*TASK INPUT*.
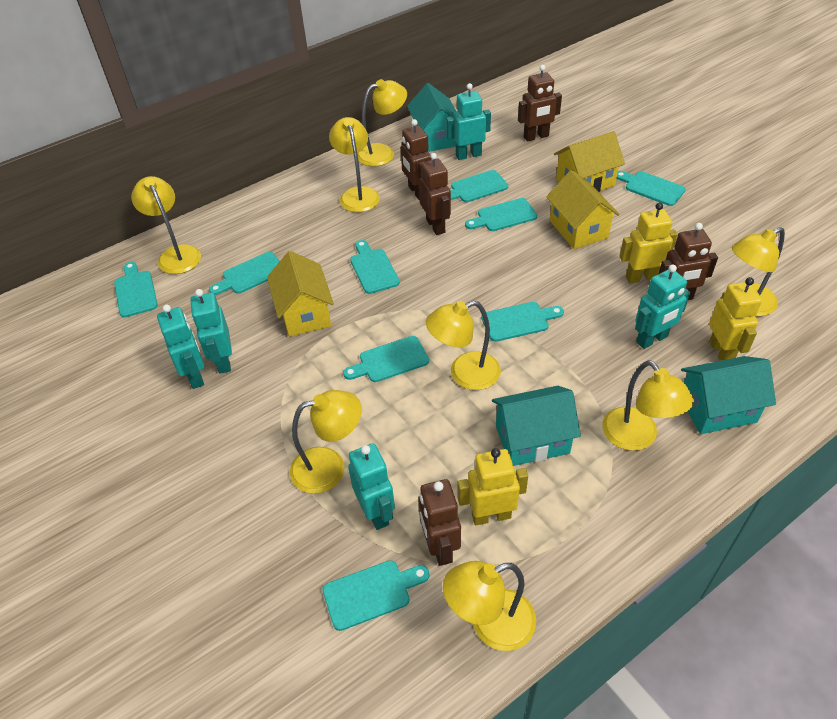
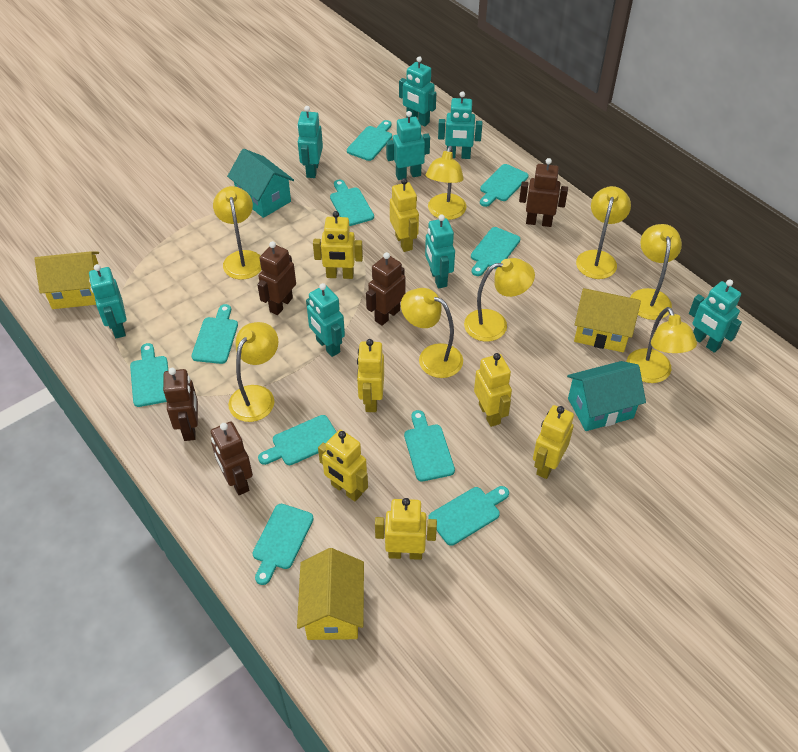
turquoise cutting board: [114,262,158,318] [209,252,280,295] [323,560,430,631] [343,336,429,382] [350,240,400,294] [450,170,508,202] [465,198,537,231] [481,302,564,342] [616,171,686,206] = 9 -> [130,343,169,407] [191,304,238,364] [253,504,314,585] [258,415,336,465] [330,180,374,226] [347,120,392,161] [404,410,455,481] [428,486,509,546] [471,227,520,276] [480,164,529,207] = 10
turquoise house: [407,83,456,152] [492,386,581,466] [681,356,776,434] = 3 -> [227,149,294,218] [567,361,646,431] = 2
turquoise robot: [157,305,204,389] [190,289,232,374] [348,443,395,530] [446,83,491,160] [635,265,690,349] = 5 -> [89,264,126,338] [297,106,323,178] [306,283,345,357] [386,111,430,180] [399,56,436,127] [425,215,455,289] [438,91,482,159] [689,279,742,353] = 8
yellow robot: [458,448,528,525] [619,203,678,284] [709,277,762,361] = 3 -> [313,211,363,279] [318,430,368,501] [357,339,384,412] [375,498,437,560] [390,178,419,252] [474,353,512,427] [533,405,574,479] = 7

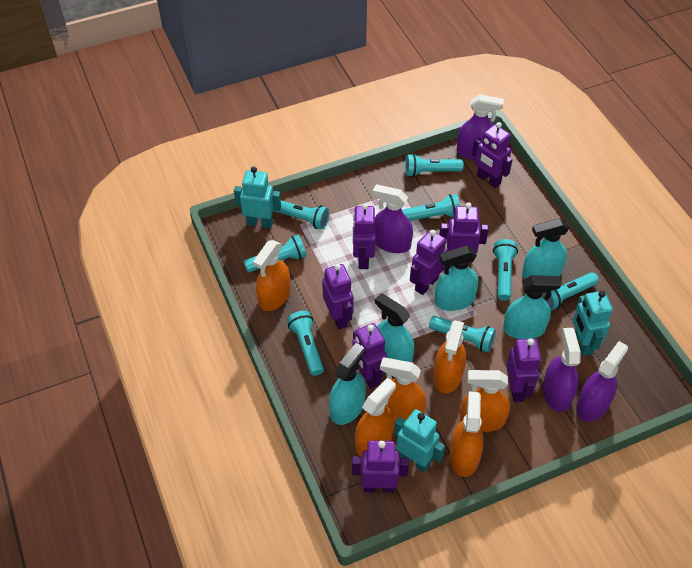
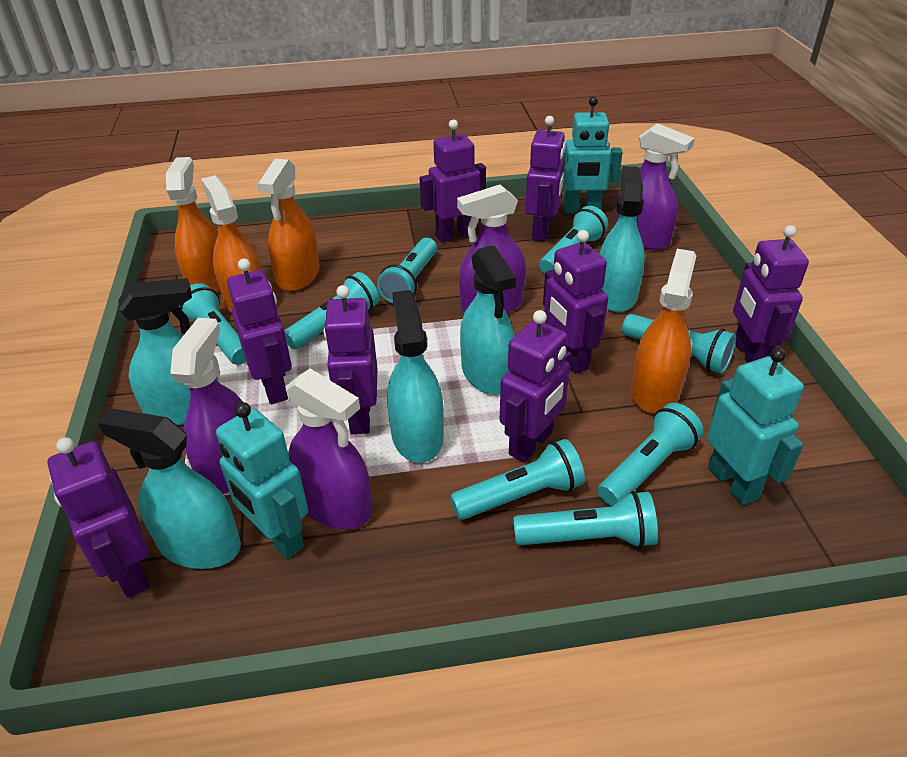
orange spray bottle: [253,240,290,311] [355,378,396,457] [380,357,426,422] [433,320,466,393] [449,391,484,477] [460,370,510,432] = 6 -> [166,157,220,293] [201,175,262,313] [258,159,320,291] [631,249,696,414] = 4

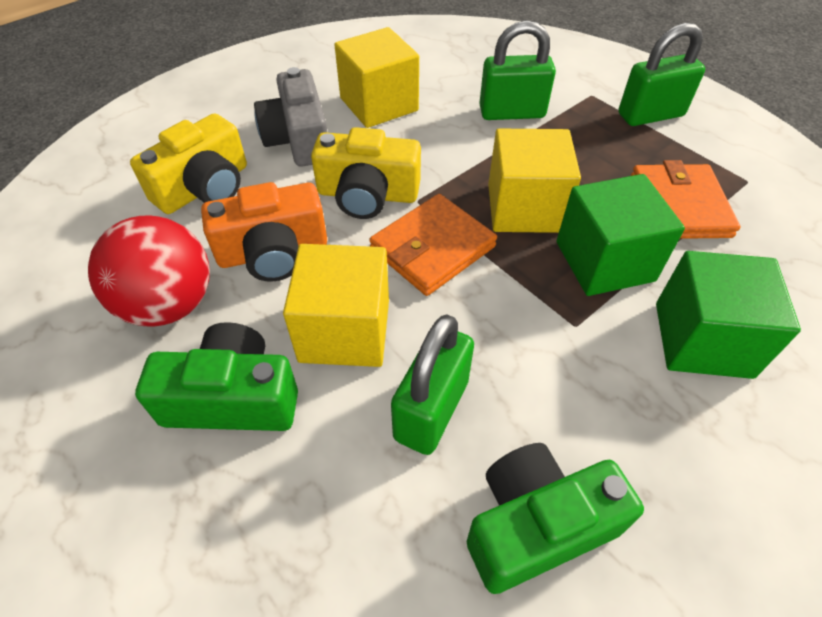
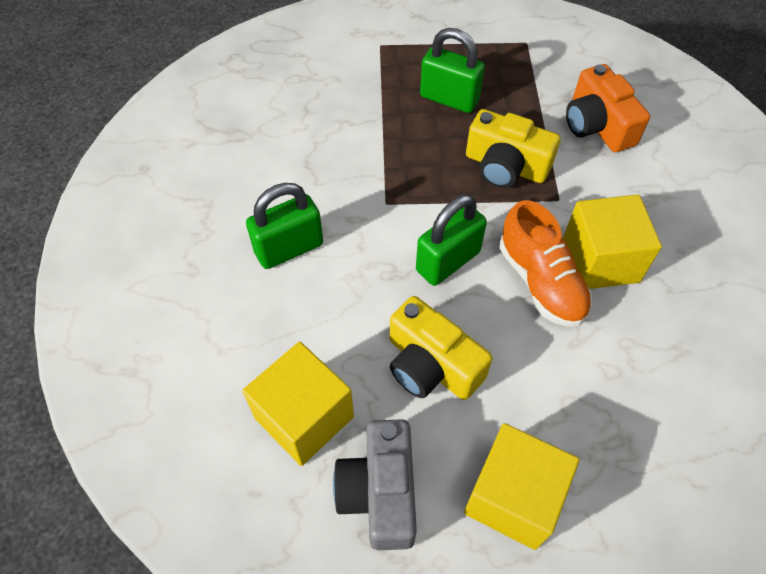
green camera: [135,322,298,431] [467,443,644,594] = 2 -> none = 0
green cube: [556,174,685,296] [656,251,801,379] = 2 -> none = 0
orange shoe: none = 0 -> [499,200,592,327] = 1
orange wallet: [369,194,497,296] [631,160,740,239] = 2 -> none = 0
red ball: [88,215,210,327] = 1 -> none = 0

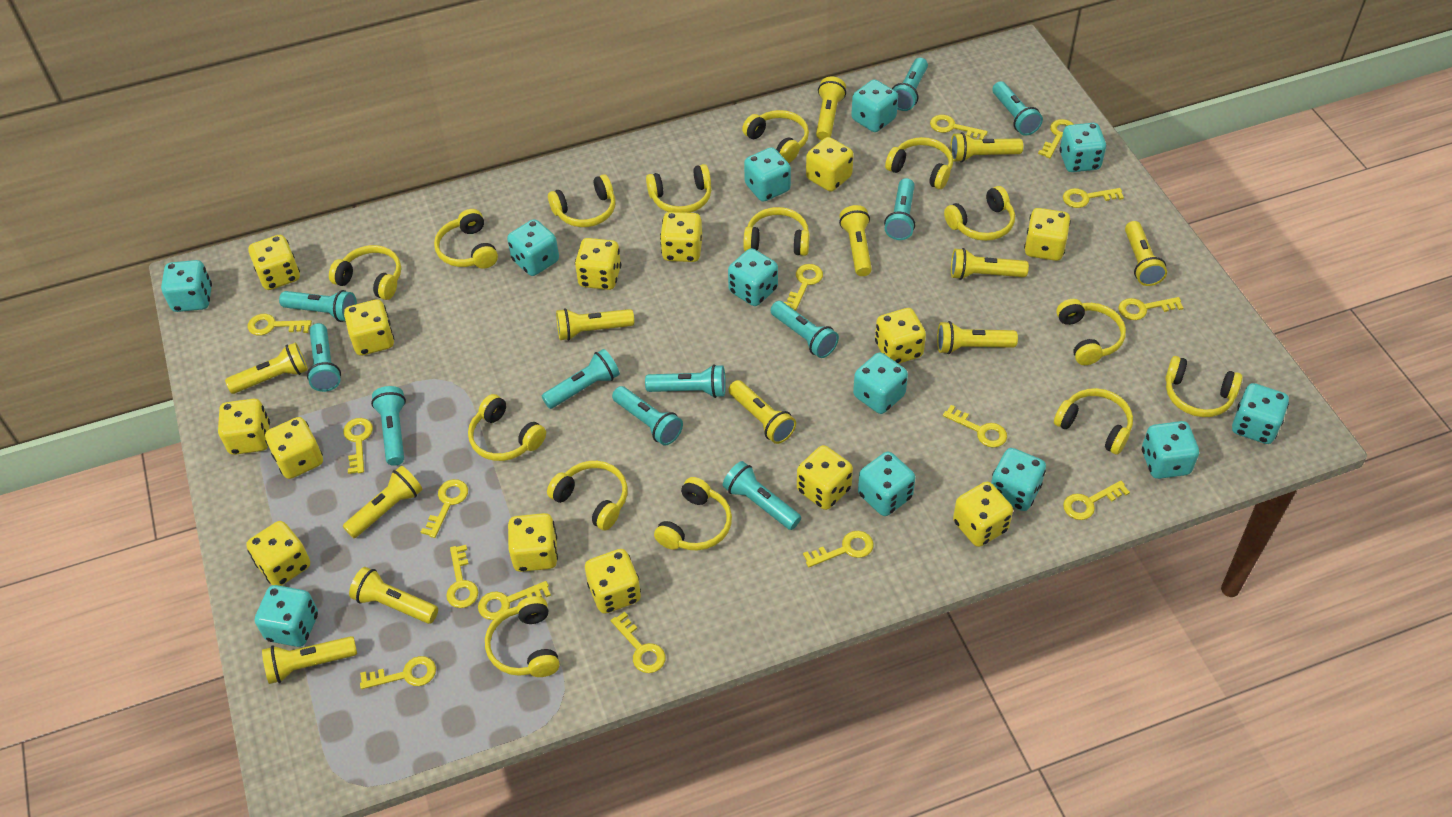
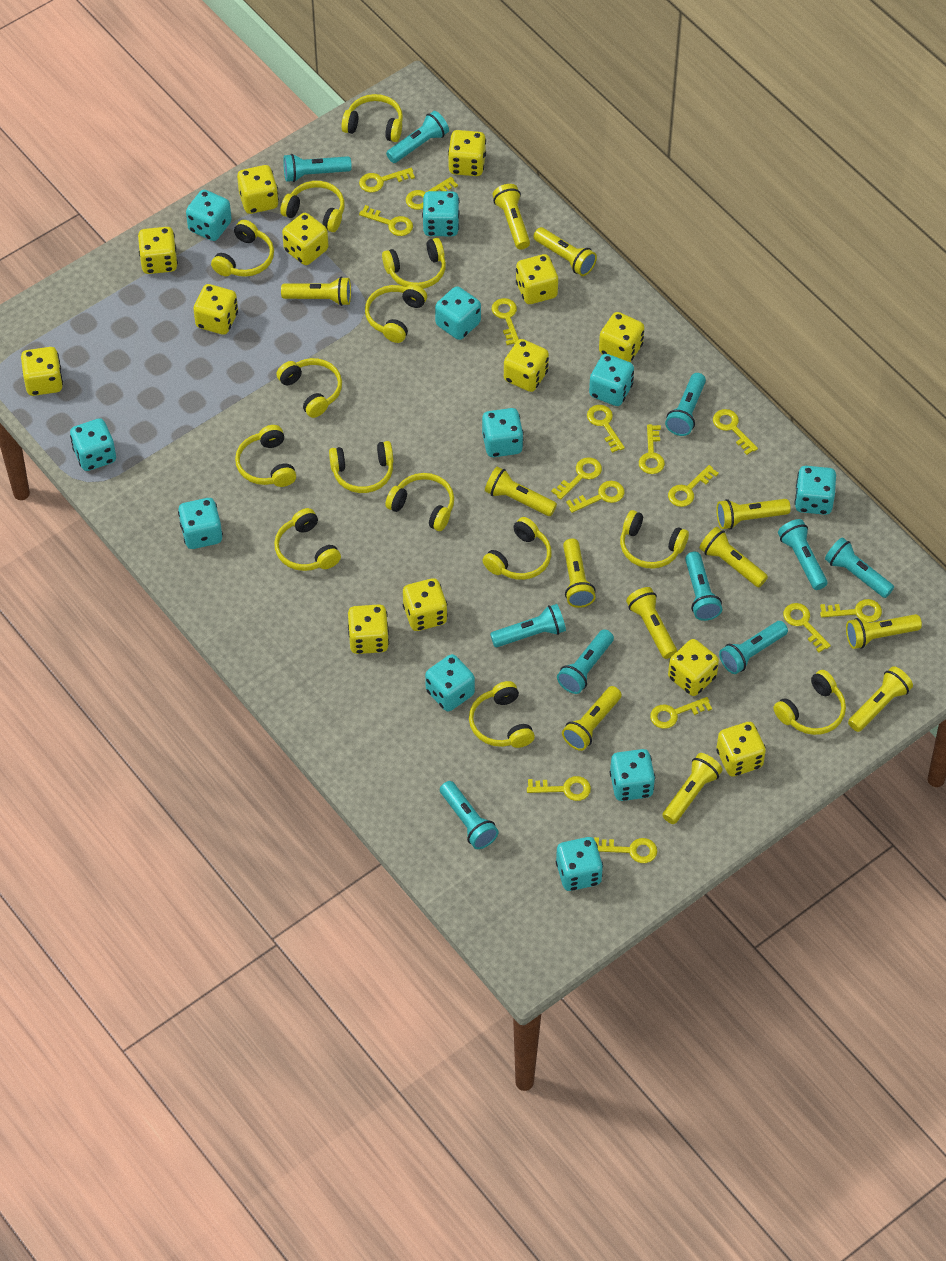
turquoise dice: [161,260,212,312] [255,585,318,647] [507,219,559,276] [728,248,778,306] [744,147,791,202] [851,79,898,132] [853,352,908,414] [858,452,916,516] [991,448,1046,511] [1059,123,1106,172] [1142,421,1199,479] [1232,383,1289,444] = 12 -> [70,418,116,471] [178,498,223,549] [186,190,232,241] [422,191,460,236] [425,654,475,711] [435,286,481,340] [482,408,524,457] [556,837,603,891] [589,354,634,406] [610,749,655,801] [795,466,836,515] = 11
turquoise flashlight: [279,290,357,322] [307,323,341,392] [371,386,406,466] [542,349,620,409] [612,386,683,445] [645,364,726,398] [723,461,801,530] [770,301,839,358] [884,178,915,240] [892,58,928,111] [992,81,1043,136] = 11 -> [283,154,352,182] [386,111,449,163] [440,781,499,849] [490,604,566,647] [557,629,614,694] [665,373,706,436] [685,552,722,621] [719,621,788,674] [778,519,828,590] [825,537,894,598] = 10
yellow dice: [218,399,270,455] [246,521,310,586] [249,235,300,290] [265,417,323,479] [344,299,394,356] [508,513,558,572] [575,238,621,290] [585,549,641,614] [660,212,702,262] [797,445,853,510] [806,137,854,192] [875,308,926,364] [953,482,1013,547] [1024,208,1071,261] = 14 -> [21,347,63,396] [138,227,178,274] [194,284,238,335] [237,165,279,214] [282,213,328,265] [348,604,389,654] [403,578,448,631] [448,130,486,176] [504,339,549,392] [516,254,558,304] [599,312,645,362] [668,639,719,696] [717,722,766,777] = 13
yellow headphones: [329,245,401,300] [434,209,498,268] [468,394,546,461] [485,596,560,677] [547,461,627,530] [548,174,615,227] [646,164,711,213] [654,477,732,550] [742,110,809,163] [743,207,810,256] [885,137,953,189] [944,186,1015,241] [1054,388,1133,455] [1056,299,1126,365] [1165,356,1242,417] = 15 -> [211,220,274,277] [235,425,296,487] [274,508,341,571] [276,358,342,418] [280,181,345,232] [329,441,394,493] [342,94,403,142] [365,284,427,343] [382,238,446,289] [385,473,454,531] [469,681,535,748] [483,517,551,580] [620,510,689,568] [773,670,846,735] = 14

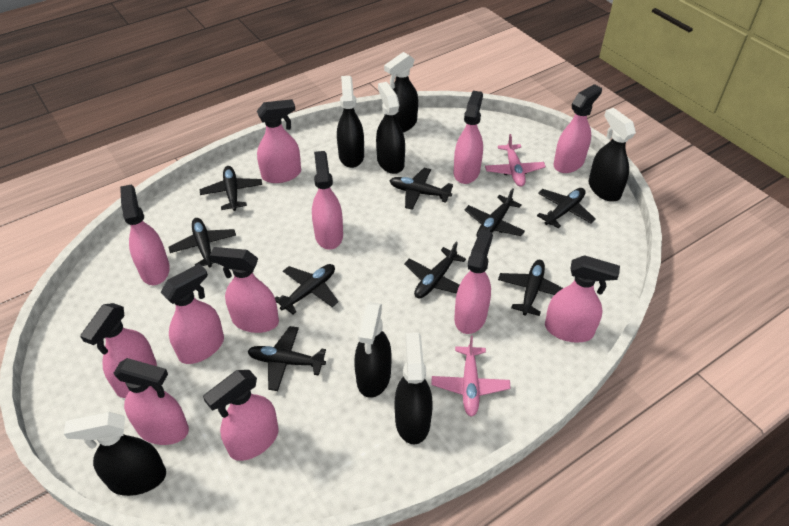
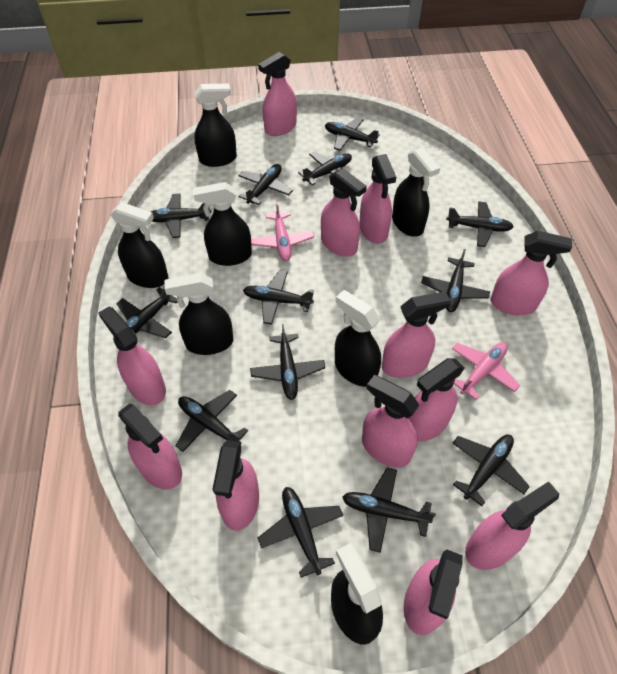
black plane: [169,218,236,268] [199,166,262,211] [247,326,326,391] [275,264,338,315] [390,168,453,210] [404,241,466,298] [464,188,525,237] [498,260,563,316] [537,188,596,228] = 9 -> [116,285,177,338] [151,194,211,238] [176,390,248,452] [238,164,293,205] [243,270,314,325] [250,324,325,400] [258,487,343,578] [298,151,352,185] [325,117,380,151] [343,468,436,553] [421,249,490,312] [446,202,514,247] [453,435,530,506] = 13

*WHAT YOU HAVE TO DO*. Where the line containing "yellow headphones: [329,245,401,300]" appears, begin writing out the lines word for word, and continue through the last line of the data, leaving out pictures.

*RESPONSE TO THE TASK*.
yellow headphones: [329,245,401,300] [434,209,498,268] [468,394,546,461] [485,596,560,677] [547,461,627,530] [548,174,615,227] [646,164,711,213] [654,477,732,550] [742,110,809,163] [743,207,810,256] [885,137,953,189] [944,186,1015,241] [1054,388,1133,455] [1056,299,1126,365] [1165,356,1242,417] = 15 -> [211,220,274,277] [235,425,296,487] [274,508,341,571] [276,358,342,418] [280,181,345,232] [329,441,394,493] [342,94,403,142] [365,284,427,343] [382,238,446,289] [385,473,454,531] [469,681,535,748] [483,517,551,580] [620,510,689,568] [773,670,846,735] = 14

black plane: [169,218,236,268] [199,166,262,211] [247,326,326,391] [275,264,338,315] [390,168,453,210] [404,241,466,298] [464,188,525,237] [498,260,563,316] [537,188,596,228] = 9 -> [116,285,177,338] [151,194,211,238] [176,390,248,452] [238,164,293,205] [243,270,314,325] [250,324,325,400] [258,487,343,578] [298,151,352,185] [325,117,380,151] [343,468,436,553] [421,249,490,312] [446,202,514,247] [453,435,530,506] = 13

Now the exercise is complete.